[[ Given information open ]]

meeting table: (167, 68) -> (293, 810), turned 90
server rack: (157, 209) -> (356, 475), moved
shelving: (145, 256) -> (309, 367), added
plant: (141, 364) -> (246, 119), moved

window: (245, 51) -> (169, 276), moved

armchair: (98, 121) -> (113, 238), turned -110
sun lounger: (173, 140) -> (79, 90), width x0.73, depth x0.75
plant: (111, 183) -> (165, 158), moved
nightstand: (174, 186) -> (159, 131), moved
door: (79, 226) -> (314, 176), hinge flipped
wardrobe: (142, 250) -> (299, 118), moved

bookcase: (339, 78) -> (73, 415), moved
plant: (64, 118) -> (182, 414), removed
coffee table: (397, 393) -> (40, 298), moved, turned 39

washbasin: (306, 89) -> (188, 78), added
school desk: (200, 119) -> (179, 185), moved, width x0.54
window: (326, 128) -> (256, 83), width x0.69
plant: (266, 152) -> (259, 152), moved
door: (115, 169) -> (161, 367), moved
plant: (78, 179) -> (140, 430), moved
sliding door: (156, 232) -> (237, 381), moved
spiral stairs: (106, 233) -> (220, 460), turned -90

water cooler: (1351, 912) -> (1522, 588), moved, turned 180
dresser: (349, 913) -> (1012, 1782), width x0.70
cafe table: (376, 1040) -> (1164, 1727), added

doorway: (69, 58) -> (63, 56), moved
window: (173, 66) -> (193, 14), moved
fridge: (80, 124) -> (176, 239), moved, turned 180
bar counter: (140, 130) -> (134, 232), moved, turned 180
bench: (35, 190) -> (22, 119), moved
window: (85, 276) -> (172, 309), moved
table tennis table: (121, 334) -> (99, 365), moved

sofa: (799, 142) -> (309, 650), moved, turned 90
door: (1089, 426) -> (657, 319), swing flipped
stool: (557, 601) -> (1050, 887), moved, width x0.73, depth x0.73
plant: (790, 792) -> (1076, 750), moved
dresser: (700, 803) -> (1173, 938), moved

[[ Given information closed ]]

- To do -
State the number of lines holding the word "plant" in the listing. Add nothing else.

- Answer space -
6